* **ACTIVITY**:
Wherever the word "black" occurs in the lines below, copy the whole line.

RECORDS FOR THE TASK: Begin

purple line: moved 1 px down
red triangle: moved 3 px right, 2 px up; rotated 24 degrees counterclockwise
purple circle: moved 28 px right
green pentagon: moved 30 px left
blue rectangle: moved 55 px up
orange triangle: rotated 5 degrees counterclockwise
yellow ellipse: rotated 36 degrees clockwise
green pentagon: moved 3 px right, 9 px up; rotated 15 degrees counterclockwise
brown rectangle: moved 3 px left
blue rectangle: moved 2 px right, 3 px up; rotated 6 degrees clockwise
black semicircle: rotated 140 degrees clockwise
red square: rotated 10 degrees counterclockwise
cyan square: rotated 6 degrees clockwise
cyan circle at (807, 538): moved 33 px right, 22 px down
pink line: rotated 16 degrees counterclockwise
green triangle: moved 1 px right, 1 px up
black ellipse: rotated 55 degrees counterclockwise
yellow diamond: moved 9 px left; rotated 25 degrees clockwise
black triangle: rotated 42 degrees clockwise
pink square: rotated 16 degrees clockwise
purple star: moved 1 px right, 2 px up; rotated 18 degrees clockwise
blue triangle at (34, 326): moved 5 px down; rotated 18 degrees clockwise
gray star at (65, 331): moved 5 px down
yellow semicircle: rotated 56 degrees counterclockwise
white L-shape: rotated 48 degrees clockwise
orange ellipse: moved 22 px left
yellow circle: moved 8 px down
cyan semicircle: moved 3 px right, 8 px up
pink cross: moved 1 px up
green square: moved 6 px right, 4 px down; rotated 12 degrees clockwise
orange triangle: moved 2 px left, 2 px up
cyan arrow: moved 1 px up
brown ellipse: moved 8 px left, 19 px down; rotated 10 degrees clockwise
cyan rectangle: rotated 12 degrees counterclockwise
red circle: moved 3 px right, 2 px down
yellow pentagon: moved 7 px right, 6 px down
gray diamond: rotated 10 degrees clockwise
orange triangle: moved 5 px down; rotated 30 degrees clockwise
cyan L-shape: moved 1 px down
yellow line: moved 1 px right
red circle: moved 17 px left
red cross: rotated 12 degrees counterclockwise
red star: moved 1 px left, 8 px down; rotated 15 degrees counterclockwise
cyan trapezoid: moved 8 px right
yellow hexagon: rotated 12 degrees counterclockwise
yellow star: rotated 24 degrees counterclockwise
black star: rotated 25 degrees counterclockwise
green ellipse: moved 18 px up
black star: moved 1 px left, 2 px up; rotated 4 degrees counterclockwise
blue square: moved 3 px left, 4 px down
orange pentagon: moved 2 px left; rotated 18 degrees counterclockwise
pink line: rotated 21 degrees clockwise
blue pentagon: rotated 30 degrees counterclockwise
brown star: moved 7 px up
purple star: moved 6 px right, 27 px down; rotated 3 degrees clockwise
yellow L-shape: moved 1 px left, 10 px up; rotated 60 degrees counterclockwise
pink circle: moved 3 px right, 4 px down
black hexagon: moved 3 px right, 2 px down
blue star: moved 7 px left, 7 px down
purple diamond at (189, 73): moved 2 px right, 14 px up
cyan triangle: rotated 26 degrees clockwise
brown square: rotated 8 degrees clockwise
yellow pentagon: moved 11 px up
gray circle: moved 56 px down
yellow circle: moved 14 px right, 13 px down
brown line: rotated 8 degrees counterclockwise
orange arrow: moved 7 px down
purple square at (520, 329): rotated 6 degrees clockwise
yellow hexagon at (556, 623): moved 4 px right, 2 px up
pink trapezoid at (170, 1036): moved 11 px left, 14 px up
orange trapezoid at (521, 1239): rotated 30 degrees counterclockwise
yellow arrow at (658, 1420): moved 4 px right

RECORDS FOR THE TASK: End

* **WRITTEN ANSWER**:
black semicircle: rotated 140 degrees clockwise
black ellipse: rotated 55 degrees counterclockwise
black triangle: rotated 42 degrees clockwise
black star: rotated 25 degrees counterclockwise
black star: moved 1 px left, 2 px up; rotated 4 degrees counterclockwise
black hexagon: moved 3 px right, 2 px down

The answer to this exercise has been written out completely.